» **WORK TASK**: Rewrite the material below, replacing every "plaid skirt" with "tartan skirt" and changing nothing else. Leave the pictures out of your answer.

» **RECORDS PROVIDED**:
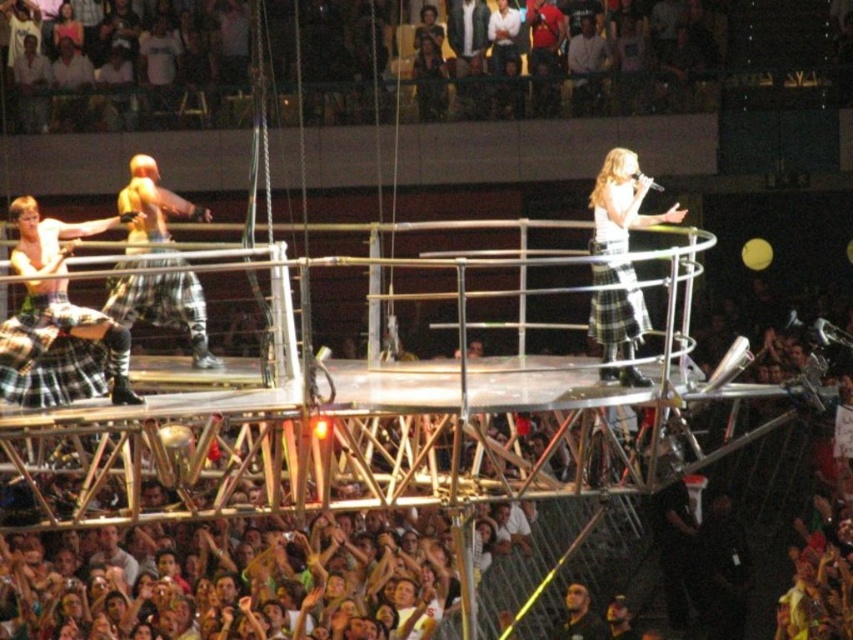
Question: Which of the following is the closest to the observer?

Choices:
 (A) matte plaid kilt at center
 (B) plaid skirt at center

Answer: (A)

Question: Does plaid skirt at center have a smaller size compared to dark brown leather jacket at lower center?

Choices:
 (A) yes
 (B) no

Answer: (B)

Question: Which of the following is the farthest from the observer?

Choices:
 (A) dark brown leather jacket at lower center
 (B) matte plaid kilt at center
 (C) plaid skirt at center

Answer: (A)

Question: Which object is positioned farthest from the matte plaid kilt at center?

Choices:
 (A) plaid skirt at center
 (B) dark brown leather jacket at lower center

Answer: (B)

Question: Is matte plaid kilt at center wider than dark brown leather jacket at lower center?

Choices:
 (A) no
 (B) yes

Answer: (B)

Question: Where is plaid skirt at center located in relation to dark brown leather jacket at lower center in the image?

Choices:
 (A) right
 (B) left

Answer: (A)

» **TASK SOLUTION**:
Question: Which of the following is the closest to the observer?

Choices:
 (A) matte plaid kilt at center
 (B) tartan skirt at center

Answer: (A)

Question: Does tartan skirt at center have a smaller size compared to dark brown leather jacket at lower center?

Choices:
 (A) yes
 (B) no

Answer: (B)

Question: Which of the following is the farthest from the observer?

Choices:
 (A) dark brown leather jacket at lower center
 (B) matte plaid kilt at center
 (C) tartan skirt at center

Answer: (A)

Question: Which object is positioned farthest from the matte plaid kilt at center?

Choices:
 (A) tartan skirt at center
 (B) dark brown leather jacket at lower center

Answer: (B)

Question: Is matte plaid kilt at center wider than dark brown leather jacket at lower center?

Choices:
 (A) no
 (B) yes

Answer: (B)

Question: Where is tartan skirt at center located in relation to dark brown leather jacket at lower center in the image?

Choices:
 (A) right
 (B) left

Answer: (A)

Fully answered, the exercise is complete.